Data entries

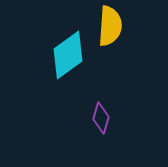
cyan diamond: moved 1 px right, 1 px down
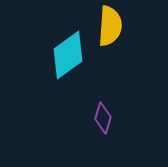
purple diamond: moved 2 px right
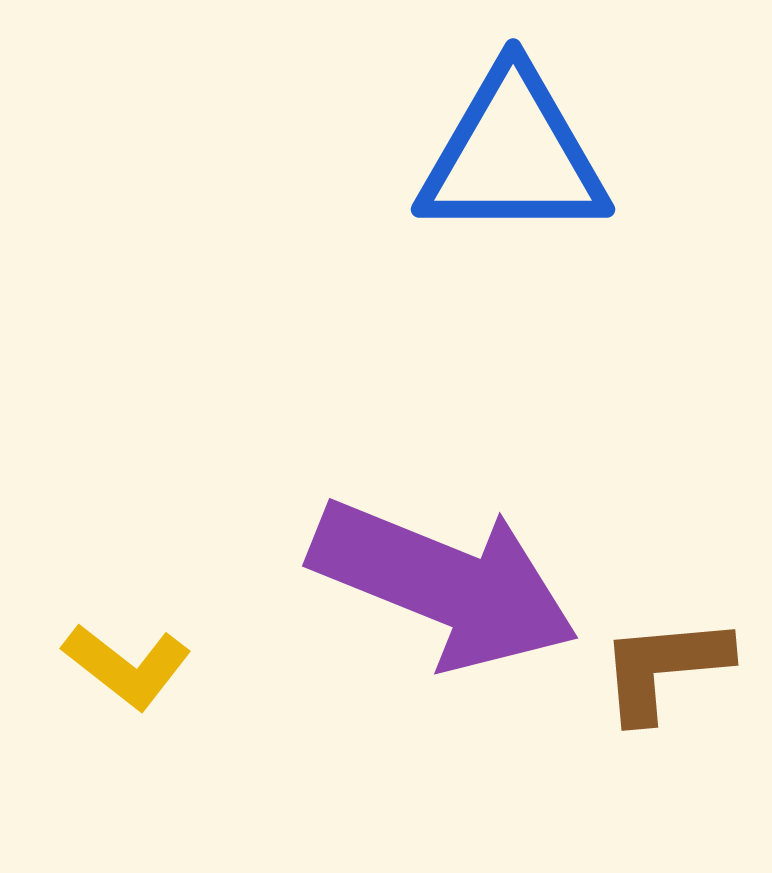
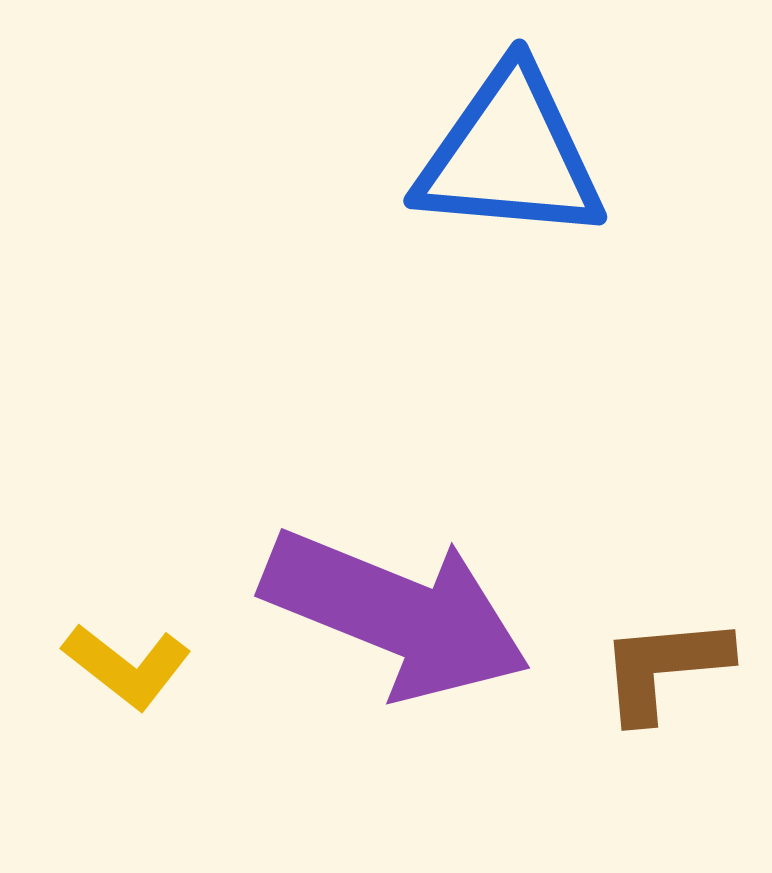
blue triangle: moved 3 px left; rotated 5 degrees clockwise
purple arrow: moved 48 px left, 30 px down
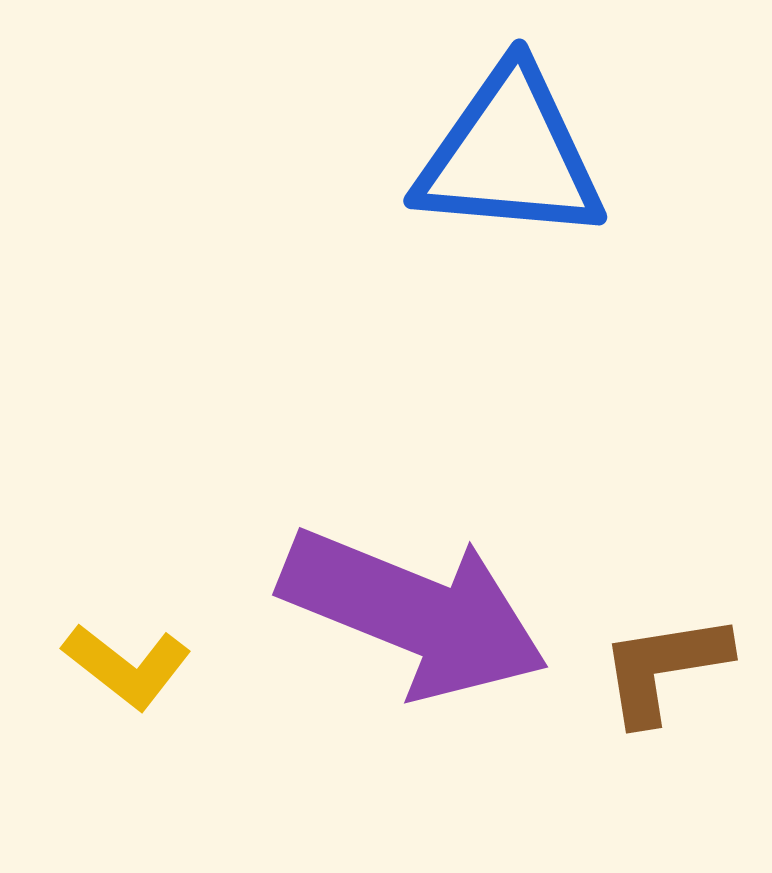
purple arrow: moved 18 px right, 1 px up
brown L-shape: rotated 4 degrees counterclockwise
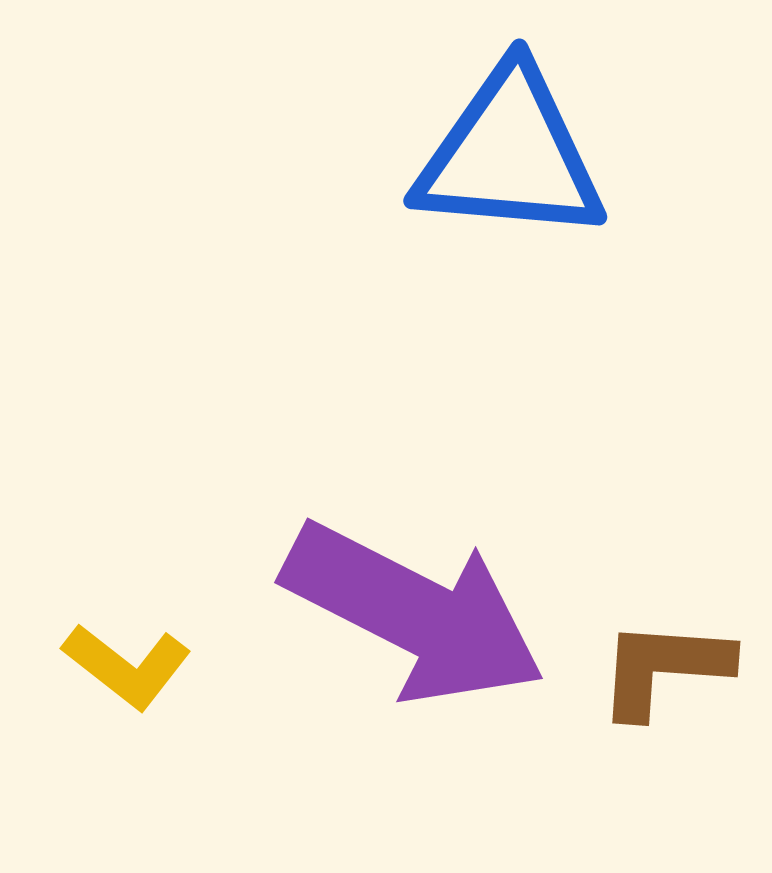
purple arrow: rotated 5 degrees clockwise
brown L-shape: rotated 13 degrees clockwise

#### EXERCISE PROMPT
Rewrite the lines above, replacing "purple" with "violet" throughout and leaving everything else unchanged. Omit the pictures from your answer.

#### FULL ANSWER
cyan diamond: moved 1 px right, 1 px down
violet diamond: moved 2 px right
blue triangle: moved 3 px left; rotated 5 degrees clockwise
violet arrow: moved 48 px left, 30 px down
violet arrow: moved 18 px right, 1 px up
brown L-shape: rotated 4 degrees counterclockwise
violet arrow: rotated 5 degrees clockwise
brown L-shape: rotated 13 degrees clockwise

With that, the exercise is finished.